[Dataset records]
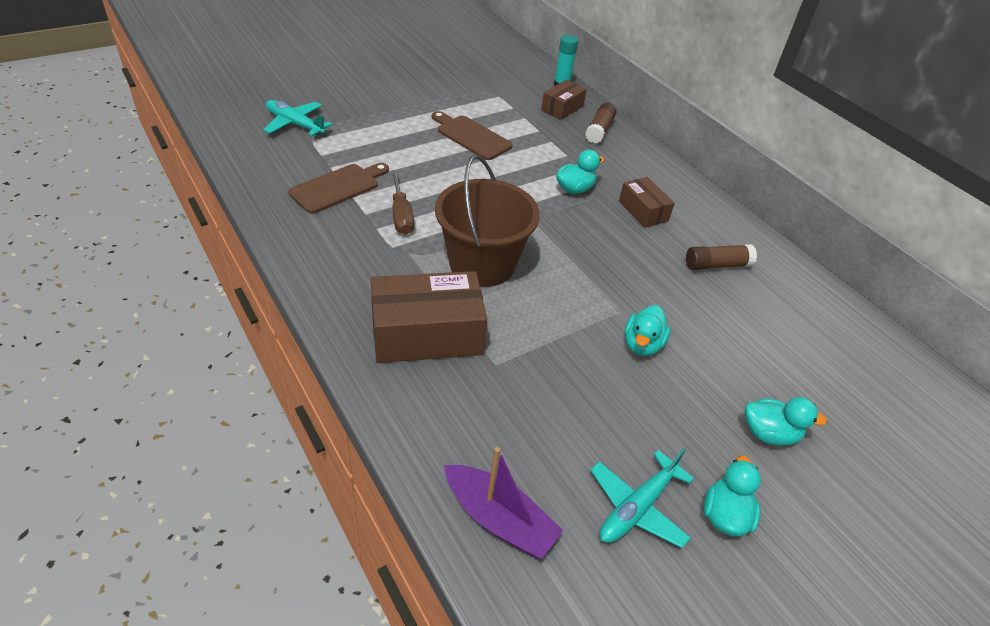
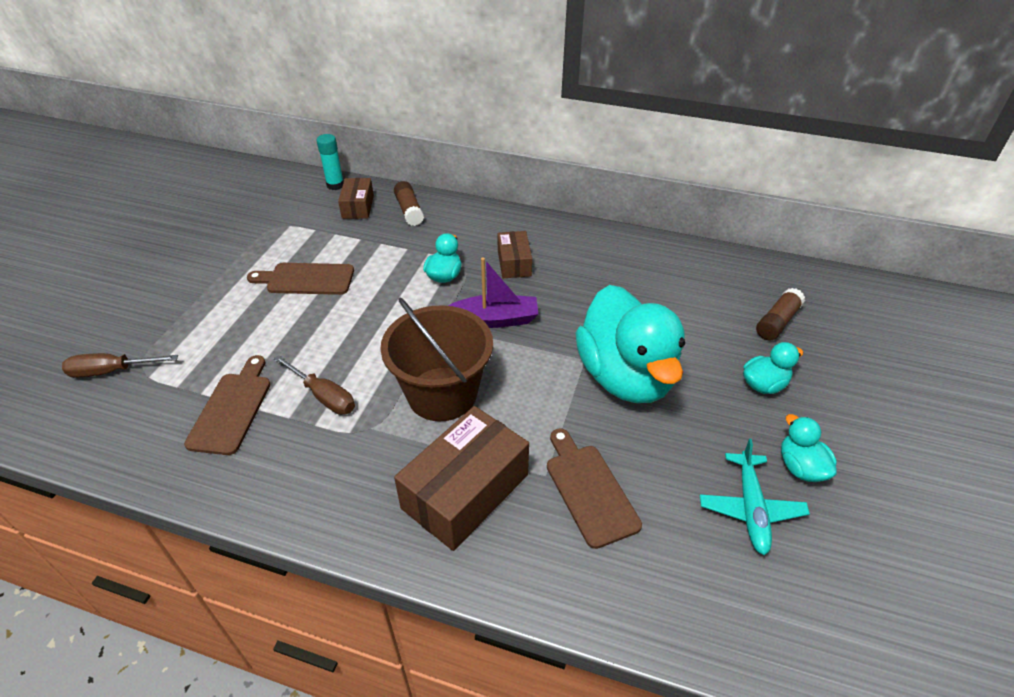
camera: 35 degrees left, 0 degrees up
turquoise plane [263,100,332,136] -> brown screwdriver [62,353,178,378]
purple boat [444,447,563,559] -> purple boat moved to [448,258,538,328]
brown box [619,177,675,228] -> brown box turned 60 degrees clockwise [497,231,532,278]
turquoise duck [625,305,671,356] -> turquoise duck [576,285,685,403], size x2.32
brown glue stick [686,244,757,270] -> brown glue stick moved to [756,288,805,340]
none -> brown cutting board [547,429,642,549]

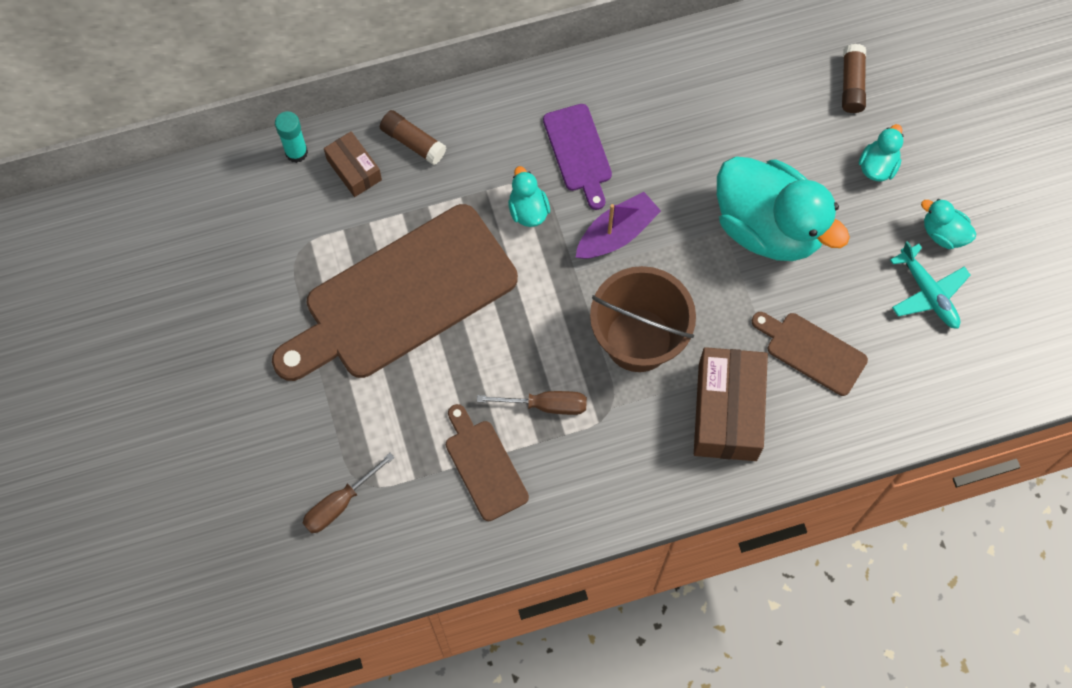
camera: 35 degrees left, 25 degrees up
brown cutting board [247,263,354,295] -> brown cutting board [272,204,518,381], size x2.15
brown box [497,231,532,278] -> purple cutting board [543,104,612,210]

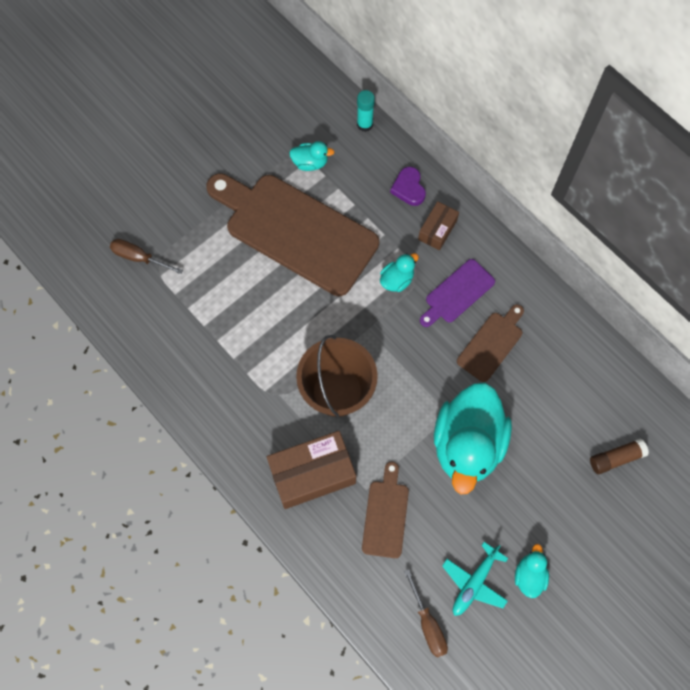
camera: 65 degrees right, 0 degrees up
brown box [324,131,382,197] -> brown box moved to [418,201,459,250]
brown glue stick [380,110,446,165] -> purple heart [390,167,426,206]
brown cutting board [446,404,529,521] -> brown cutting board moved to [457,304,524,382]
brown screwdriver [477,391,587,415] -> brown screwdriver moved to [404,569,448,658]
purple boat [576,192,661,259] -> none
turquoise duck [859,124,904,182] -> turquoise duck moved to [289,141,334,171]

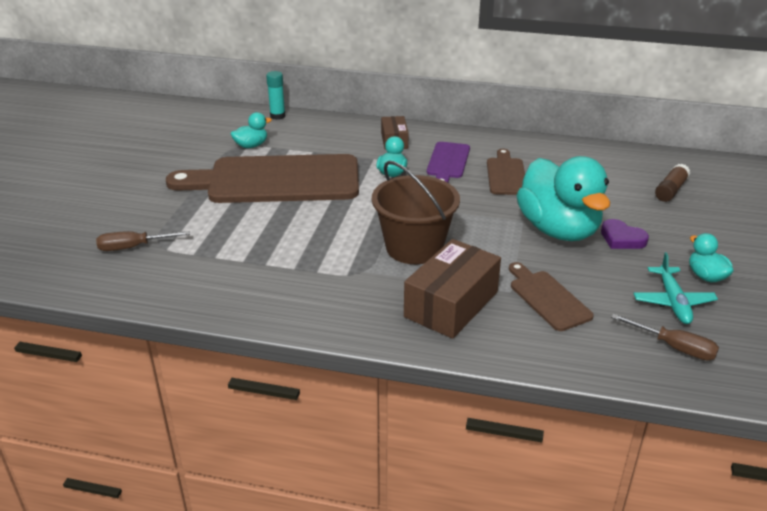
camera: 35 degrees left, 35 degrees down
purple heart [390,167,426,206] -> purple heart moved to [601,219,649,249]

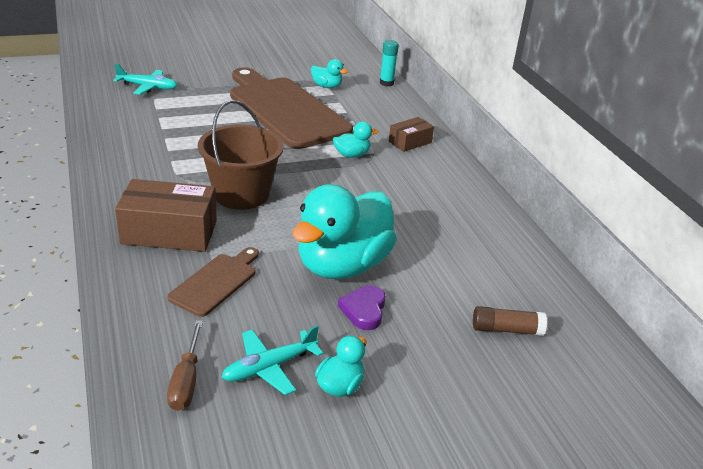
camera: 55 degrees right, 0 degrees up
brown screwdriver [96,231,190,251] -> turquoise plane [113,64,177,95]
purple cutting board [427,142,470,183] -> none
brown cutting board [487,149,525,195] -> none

EXERCISE:
Retype each line above exactly. Leave the images out.

ANSWER SECTION:
camera: 35 degrees left, 0 degrees up
turquoise plane [263,100,332,136] -> brown screwdriver [62,353,178,378]
purple boat [444,447,563,559] -> purple boat moved to [448,258,538,328]
brown box [619,177,675,228] -> brown box turned 60 degrees clockwise [497,231,532,278]
turquoise duck [625,305,671,356] -> turquoise duck [576,285,685,403], size x2.32
brown glue stick [686,244,757,270] -> brown glue stick moved to [756,288,805,340]
none -> brown cutting board [547,429,642,549]

camera: 35 degrees left, 25 degrees up
brown cutting board [247,263,354,295] -> brown cutting board [272,204,518,381], size x2.15
brown box [497,231,532,278] -> purple cutting board [543,104,612,210]

camera: 65 degrees right, 0 degrees up
brown box [324,131,382,197] -> brown box moved to [418,201,459,250]
brown glue stick [380,110,446,165] -> purple heart [390,167,426,206]
brown cutting board [446,404,529,521] -> brown cutting board moved to [457,304,524,382]
brown screwdriver [477,391,587,415] -> brown screwdriver moved to [404,569,448,658]
purple boat [576,192,661,259] -> none
turquoise duck [859,124,904,182] -> turquoise duck moved to [289,141,334,171]

camera: 35 degrees left, 35 degrees down
purple heart [390,167,426,206] -> purple heart moved to [601,219,649,249]

camera: 55 degrees right, 0 degrees up
brown screwdriver [96,231,190,251] -> turquoise plane [113,64,177,95]
purple cutting board [427,142,470,183] -> none
brown cutting board [487,149,525,195] -> none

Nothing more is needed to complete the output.